Exercise material
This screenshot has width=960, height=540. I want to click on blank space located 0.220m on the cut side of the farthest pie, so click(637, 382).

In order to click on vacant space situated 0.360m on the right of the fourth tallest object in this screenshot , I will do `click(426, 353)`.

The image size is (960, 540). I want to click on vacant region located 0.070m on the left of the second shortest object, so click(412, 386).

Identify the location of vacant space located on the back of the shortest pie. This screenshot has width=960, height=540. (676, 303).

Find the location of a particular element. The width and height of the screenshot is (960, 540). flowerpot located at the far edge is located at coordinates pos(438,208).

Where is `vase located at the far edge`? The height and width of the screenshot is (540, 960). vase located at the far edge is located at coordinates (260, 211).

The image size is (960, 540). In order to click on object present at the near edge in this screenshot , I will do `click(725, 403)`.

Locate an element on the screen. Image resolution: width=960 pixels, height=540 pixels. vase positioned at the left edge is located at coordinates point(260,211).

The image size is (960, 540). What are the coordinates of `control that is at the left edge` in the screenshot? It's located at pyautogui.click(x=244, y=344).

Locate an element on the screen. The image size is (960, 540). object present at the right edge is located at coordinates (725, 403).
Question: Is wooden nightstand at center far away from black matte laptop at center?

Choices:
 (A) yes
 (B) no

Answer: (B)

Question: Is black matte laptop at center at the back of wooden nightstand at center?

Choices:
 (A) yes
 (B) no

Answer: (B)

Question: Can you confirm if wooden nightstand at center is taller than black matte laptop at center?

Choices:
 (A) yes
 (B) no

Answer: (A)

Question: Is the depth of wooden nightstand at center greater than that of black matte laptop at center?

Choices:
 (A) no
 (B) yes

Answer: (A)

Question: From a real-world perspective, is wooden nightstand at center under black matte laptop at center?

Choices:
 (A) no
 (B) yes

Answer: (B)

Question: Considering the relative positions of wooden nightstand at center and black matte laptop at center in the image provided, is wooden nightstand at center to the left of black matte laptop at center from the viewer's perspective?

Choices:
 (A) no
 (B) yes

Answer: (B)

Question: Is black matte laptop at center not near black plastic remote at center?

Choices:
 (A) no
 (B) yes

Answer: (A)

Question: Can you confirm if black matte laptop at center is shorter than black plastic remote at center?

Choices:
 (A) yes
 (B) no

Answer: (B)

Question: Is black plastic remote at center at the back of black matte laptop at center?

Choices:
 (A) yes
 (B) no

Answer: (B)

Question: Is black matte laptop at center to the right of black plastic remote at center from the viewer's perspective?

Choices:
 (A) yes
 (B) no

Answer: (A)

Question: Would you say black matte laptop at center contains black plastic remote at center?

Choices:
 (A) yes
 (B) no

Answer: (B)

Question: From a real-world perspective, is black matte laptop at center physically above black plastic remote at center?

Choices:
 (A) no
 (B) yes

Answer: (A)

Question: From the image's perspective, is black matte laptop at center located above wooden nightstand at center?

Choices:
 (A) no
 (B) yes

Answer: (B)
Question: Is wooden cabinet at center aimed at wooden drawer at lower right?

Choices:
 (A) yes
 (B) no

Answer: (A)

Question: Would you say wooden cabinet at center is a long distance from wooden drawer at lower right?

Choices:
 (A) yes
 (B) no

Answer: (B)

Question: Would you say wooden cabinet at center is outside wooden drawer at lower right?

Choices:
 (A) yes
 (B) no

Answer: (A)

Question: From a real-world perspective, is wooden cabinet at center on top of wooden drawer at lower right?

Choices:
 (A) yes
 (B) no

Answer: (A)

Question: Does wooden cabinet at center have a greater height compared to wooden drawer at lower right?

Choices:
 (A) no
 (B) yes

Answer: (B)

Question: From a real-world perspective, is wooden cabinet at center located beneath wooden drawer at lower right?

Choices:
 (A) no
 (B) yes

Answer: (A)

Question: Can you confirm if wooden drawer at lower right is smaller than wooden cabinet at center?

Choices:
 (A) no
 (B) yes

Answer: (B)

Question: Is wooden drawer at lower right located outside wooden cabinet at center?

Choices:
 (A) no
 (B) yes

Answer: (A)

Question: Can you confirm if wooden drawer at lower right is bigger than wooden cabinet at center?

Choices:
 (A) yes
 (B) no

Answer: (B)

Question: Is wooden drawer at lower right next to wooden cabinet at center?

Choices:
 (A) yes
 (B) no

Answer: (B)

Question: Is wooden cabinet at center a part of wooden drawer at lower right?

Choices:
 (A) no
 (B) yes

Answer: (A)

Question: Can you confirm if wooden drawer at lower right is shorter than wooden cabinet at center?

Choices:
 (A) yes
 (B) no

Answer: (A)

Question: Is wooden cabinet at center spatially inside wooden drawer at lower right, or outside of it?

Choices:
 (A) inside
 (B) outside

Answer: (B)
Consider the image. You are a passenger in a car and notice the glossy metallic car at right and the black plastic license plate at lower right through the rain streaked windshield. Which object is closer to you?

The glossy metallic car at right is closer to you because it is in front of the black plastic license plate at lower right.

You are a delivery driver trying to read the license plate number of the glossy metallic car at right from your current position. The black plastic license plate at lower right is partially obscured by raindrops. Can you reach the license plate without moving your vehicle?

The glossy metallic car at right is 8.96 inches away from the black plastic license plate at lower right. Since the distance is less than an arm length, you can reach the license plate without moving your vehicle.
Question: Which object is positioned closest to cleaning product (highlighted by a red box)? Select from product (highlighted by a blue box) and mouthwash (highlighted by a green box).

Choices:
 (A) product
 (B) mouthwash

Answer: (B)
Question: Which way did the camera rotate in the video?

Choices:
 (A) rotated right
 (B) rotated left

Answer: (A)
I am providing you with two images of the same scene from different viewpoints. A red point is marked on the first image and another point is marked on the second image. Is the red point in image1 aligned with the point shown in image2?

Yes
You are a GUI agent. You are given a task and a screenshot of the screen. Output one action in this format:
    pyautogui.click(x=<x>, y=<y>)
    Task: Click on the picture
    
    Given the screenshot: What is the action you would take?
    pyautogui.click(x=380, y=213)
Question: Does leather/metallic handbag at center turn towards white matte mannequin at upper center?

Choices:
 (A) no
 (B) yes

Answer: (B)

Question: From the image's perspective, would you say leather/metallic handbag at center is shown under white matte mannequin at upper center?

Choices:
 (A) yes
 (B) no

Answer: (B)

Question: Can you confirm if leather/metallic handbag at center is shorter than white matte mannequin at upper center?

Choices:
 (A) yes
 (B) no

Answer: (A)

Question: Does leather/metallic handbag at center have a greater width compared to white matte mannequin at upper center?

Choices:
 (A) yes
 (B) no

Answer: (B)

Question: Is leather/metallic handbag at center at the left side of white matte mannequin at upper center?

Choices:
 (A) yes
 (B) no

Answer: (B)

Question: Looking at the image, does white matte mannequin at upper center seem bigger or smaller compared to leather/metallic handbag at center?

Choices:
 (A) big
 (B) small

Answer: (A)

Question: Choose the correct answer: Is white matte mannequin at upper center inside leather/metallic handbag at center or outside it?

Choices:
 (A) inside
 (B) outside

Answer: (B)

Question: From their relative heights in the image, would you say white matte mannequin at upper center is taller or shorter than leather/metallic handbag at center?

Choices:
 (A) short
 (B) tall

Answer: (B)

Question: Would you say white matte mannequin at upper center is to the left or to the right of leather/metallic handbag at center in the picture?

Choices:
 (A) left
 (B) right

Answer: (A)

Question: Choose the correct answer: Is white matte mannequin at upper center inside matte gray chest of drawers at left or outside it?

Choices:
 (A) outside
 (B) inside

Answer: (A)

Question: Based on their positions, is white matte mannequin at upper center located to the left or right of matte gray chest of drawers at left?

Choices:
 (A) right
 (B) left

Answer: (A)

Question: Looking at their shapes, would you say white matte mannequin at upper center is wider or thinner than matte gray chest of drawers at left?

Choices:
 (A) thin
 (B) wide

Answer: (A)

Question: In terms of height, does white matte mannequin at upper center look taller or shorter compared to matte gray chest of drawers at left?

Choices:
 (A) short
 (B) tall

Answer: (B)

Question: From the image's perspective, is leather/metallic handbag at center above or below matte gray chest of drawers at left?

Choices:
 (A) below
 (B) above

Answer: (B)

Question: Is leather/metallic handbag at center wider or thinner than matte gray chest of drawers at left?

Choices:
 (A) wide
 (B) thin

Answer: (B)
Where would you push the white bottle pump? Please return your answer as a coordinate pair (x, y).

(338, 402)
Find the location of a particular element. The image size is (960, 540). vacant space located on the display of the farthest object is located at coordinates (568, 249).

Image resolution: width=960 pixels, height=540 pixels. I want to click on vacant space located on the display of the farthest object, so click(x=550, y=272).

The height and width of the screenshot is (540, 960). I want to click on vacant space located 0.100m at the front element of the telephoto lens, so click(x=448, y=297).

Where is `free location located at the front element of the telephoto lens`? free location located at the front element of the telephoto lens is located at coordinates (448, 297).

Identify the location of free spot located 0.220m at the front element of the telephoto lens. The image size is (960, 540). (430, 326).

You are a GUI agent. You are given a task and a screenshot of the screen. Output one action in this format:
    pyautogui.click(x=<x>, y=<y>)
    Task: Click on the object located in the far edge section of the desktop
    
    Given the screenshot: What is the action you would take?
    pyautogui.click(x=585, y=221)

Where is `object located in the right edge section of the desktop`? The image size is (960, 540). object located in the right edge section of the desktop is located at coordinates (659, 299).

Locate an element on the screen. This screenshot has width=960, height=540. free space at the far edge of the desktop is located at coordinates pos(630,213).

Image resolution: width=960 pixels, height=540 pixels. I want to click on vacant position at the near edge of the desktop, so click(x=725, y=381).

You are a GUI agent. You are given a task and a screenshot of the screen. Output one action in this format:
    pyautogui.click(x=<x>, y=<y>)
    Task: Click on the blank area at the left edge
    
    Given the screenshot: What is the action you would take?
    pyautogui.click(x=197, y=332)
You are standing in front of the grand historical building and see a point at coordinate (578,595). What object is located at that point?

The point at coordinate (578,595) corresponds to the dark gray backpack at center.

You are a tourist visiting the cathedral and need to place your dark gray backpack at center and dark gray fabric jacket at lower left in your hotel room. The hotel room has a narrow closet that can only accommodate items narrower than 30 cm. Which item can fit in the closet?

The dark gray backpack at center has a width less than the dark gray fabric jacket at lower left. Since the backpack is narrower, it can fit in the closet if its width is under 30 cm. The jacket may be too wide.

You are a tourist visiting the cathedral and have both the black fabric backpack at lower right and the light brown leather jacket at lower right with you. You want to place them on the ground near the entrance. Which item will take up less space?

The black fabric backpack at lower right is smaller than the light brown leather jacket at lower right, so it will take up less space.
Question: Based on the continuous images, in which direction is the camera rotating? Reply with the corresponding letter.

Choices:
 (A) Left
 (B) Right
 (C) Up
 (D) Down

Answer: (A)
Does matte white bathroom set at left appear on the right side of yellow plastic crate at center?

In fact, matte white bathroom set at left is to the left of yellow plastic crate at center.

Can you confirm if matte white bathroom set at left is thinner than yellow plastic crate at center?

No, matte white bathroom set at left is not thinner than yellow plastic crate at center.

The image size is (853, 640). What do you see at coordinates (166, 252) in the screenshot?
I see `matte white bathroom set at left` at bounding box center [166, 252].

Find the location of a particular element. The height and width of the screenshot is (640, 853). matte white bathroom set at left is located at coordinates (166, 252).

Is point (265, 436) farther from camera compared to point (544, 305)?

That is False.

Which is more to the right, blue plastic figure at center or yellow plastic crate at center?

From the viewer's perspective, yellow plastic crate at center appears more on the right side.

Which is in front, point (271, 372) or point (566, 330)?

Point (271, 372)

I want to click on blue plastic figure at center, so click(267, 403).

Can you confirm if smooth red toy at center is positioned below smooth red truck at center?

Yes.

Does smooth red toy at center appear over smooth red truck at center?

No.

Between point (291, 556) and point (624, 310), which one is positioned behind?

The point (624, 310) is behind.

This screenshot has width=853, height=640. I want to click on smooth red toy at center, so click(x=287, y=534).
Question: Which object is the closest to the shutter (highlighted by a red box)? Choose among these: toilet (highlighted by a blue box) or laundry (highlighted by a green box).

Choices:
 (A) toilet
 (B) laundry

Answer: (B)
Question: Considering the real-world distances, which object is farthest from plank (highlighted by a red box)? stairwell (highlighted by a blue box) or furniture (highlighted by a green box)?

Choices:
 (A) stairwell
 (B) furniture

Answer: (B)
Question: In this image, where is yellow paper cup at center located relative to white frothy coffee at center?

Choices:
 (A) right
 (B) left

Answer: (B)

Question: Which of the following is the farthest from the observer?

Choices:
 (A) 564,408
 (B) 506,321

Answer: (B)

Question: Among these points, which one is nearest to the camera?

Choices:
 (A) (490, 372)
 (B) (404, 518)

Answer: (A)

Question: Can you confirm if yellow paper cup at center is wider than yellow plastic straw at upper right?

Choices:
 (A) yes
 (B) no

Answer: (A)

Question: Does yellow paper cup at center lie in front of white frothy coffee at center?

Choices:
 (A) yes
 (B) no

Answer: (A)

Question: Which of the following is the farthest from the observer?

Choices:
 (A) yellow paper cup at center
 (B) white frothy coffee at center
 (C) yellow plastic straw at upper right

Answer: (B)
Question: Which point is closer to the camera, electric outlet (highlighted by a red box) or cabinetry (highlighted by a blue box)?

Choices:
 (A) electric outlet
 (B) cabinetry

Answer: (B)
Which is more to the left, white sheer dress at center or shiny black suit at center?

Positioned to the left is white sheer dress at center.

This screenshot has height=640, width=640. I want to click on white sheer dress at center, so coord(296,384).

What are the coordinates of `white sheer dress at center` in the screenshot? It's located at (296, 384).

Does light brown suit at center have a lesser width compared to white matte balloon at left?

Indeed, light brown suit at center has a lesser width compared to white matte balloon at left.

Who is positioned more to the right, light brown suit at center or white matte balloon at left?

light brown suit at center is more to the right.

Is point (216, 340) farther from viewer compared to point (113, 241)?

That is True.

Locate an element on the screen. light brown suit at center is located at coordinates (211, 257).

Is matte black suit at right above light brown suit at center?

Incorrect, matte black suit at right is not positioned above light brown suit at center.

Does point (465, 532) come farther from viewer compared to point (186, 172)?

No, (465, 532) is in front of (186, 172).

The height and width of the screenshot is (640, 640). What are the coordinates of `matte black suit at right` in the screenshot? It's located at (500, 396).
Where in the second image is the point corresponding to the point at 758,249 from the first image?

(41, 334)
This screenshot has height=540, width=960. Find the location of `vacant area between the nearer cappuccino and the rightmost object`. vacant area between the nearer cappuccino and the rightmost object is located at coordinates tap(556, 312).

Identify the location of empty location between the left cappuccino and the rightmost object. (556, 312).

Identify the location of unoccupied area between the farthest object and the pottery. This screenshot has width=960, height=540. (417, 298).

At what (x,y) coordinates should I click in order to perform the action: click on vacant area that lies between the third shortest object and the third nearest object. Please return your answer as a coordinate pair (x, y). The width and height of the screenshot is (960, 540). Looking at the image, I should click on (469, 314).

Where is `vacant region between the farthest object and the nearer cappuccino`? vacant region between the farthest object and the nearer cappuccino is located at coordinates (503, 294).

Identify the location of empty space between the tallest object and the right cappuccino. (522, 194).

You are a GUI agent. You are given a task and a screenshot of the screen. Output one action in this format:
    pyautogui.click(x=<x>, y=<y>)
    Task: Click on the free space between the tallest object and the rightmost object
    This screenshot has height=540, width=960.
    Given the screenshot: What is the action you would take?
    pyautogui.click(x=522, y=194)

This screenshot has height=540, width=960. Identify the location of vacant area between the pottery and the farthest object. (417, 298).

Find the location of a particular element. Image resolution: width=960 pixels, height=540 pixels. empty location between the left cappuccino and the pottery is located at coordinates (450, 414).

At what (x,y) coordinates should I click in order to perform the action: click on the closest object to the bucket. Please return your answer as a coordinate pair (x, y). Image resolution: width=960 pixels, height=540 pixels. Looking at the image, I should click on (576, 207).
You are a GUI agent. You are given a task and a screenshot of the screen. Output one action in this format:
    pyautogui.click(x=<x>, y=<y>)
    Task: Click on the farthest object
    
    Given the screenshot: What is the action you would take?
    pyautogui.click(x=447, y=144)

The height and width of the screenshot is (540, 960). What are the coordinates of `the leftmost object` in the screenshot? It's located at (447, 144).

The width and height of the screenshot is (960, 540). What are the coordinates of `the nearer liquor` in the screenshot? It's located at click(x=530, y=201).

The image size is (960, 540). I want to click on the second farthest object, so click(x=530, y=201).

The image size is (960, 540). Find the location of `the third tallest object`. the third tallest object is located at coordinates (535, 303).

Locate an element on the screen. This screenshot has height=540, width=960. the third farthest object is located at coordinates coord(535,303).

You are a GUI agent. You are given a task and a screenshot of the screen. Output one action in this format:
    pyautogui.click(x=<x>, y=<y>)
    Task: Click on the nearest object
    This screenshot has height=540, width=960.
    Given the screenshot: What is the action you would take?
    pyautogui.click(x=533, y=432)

Problem description
Reproduce the lines of the records between the line holding "I want to click on blue" and the line holding "The point (624, 310) is behind.", inclusive.

Answer to this exercise
I want to click on blue plastic figure at center, so click(267, 403).

Can you confirm if smooth red toy at center is positioned below smooth red truck at center?

Yes.

Does smooth red toy at center appear over smooth red truck at center?

No.

Between point (291, 556) and point (624, 310), which one is positioned behind?

The point (624, 310) is behind.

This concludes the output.